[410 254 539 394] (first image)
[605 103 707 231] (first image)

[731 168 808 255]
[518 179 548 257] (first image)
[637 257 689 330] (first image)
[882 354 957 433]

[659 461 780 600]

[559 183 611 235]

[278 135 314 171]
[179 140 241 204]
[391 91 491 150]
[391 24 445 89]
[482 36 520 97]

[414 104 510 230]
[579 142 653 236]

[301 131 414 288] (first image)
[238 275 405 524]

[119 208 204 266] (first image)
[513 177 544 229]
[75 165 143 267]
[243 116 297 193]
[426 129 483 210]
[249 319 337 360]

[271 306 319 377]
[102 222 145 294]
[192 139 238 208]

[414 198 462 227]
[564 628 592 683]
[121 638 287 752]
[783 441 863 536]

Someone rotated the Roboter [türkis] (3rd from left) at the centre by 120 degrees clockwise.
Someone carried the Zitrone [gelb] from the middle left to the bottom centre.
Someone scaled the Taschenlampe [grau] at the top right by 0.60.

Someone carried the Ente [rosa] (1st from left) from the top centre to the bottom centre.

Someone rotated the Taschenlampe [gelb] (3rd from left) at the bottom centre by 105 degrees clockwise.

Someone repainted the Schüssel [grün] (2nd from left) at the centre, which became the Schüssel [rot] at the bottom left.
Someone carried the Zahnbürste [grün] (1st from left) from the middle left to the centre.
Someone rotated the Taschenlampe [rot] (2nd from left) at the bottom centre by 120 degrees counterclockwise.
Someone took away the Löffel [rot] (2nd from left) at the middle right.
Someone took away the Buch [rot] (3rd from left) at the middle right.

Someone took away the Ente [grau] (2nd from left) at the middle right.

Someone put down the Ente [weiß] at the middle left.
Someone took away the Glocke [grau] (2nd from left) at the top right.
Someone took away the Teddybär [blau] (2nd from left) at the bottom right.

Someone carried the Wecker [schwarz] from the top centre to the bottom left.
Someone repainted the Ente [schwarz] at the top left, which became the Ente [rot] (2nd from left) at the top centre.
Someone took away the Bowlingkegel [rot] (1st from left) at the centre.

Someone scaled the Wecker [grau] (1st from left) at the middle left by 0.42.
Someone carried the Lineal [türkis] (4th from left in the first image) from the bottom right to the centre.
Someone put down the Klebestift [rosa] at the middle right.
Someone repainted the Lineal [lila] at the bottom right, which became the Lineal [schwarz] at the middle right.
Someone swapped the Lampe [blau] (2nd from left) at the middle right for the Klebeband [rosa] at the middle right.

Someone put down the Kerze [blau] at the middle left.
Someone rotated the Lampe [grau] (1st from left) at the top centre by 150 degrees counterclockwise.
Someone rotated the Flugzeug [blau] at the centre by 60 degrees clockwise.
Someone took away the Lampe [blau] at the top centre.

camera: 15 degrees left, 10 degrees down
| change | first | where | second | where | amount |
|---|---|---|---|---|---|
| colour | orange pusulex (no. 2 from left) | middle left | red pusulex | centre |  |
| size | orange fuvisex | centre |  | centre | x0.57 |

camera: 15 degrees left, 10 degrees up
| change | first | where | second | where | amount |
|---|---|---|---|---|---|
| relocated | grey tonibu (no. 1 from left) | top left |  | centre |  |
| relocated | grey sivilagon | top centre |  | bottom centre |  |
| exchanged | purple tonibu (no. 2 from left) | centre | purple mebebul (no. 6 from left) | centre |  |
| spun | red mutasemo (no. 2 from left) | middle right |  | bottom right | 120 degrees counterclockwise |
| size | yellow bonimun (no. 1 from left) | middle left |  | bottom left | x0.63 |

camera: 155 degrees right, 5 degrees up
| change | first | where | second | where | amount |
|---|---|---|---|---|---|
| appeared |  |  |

--- --- ---

▶ EXERCISE
Please repeat the listing above in full and exactly.

▶ SOLUTION TO THIS PROBLEM
[410 254 539 394] (first image)
[605 103 707 231] (first image)

[731 168 808 255]
[518 179 548 257] (first image)
[637 257 689 330] (first image)
[882 354 957 433]

[659 461 780 600]

[559 183 611 235]

[278 135 314 171]
[179 140 241 204]
[391 91 491 150]
[391 24 445 89]
[482 36 520 97]

[414 104 510 230]
[579 142 653 236]

[301 131 414 288] (first image)
[238 275 405 524]

[119 208 204 266] (first image)
[513 177 544 229]
[75 165 143 267]
[243 116 297 193]
[426 129 483 210]
[249 319 337 360]

[271 306 319 377]
[102 222 145 294]
[192 139 238 208]

[414 198 462 227]
[564 628 592 683]
[121 638 287 752]
[783 441 863 536]

Someone rotated the Roboter [türkis] (3rd from left) at the centre by 120 degrees clockwise.
Someone carried the Zitrone [gelb] from the middle left to the bottom centre.
Someone scaled the Taschenlampe [grau] at the top right by 0.60.

Someone carried the Ente [rosa] (1st from left) from the top centre to the bottom centre.

Someone rotated the Taschenlampe [gelb] (3rd from left) at the bottom centre by 105 degrees clockwise.

Someone repainted the Schüssel [grün] (2nd from left) at the centre, which became the Schüssel [rot] at the bottom left.
Someone carried the Zahnbürste [grün] (1st from left) from the middle left to the centre.
Someone rotated the Taschenlampe [rot] (2nd from left) at the bottom centre by 120 degrees counterclockwise.
Someone took away the Löffel [rot] (2nd from left) at the middle right.
Someone took away the Buch [rot] (3rd from left) at the middle right.

Someone took away the Ente [grau] (2nd from left) at the middle right.

Someone put down the Ente [weiß] at the middle left.
Someone took away the Glocke [grau] (2nd from left) at the top right.
Someone took away the Teddybär [blau] (2nd from left) at the bottom right.

Someone carried the Wecker [schwarz] from the top centre to the bottom left.
Someone repainted the Ente [schwarz] at the top left, which became the Ente [rot] (2nd from left) at the top centre.
Someone took away the Bowlingkegel [rot] (1st from left) at the centre.

Someone scaled the Wecker [grau] (1st from left) at the middle left by 0.42.
Someone carried the Lineal [türkis] (4th from left in the first image) from the bottom right to the centre.
Someone put down the Klebestift [rosa] at the middle right.
Someone repainted the Lineal [lila] at the bottom right, which became the Lineal [schwarz] at the middle right.
Someone swapped the Lampe [blau] (2nd from left) at the middle right for the Klebeband [rosa] at the middle right.

Someone put down the Kerze [blau] at the middle left.
Someone rotated the Lampe [grau] (1st from left) at the top centre by 150 degrees counterclockwise.
Someone rotated the Flugzeug [blau] at the centre by 60 degrees clockwise.
Someone took away the Lampe [blau] at the top centre.

camera: 15 degrees left, 10 degrees down
| change | first | where | second | where | amount |
|---|---|---|---|---|---|
| colour | orange pusulex (no. 2 from left) | middle left | red pusulex | centre |  |
| size | orange fuvisex | centre |  | centre | x0.57 |

camera: 15 degrees left, 10 degrees up
| change | first | where | second | where | amount |
|---|---|---|---|---|---|
| relocated | grey tonibu (no. 1 from left) | top left |  | centre |  |
| relocated | grey sivilagon | top centre |  | bottom centre |  |
| exchanged | purple tonibu (no. 2 from left) | centre | purple mebebul (no. 6 from left) | centre |  |
| spun | red mutasemo (no. 2 from left) | middle right |  | bottom right | 120 degrees counterclockwise |
| size | yellow bonimun (no. 1 from left) | middle left |  | bottom left | x0.63 |

camera: 155 degrees right, 5 degrees up
| change | first | where | second | where | amount |
|---|---|---|---|---|---|
| appeared |  |  |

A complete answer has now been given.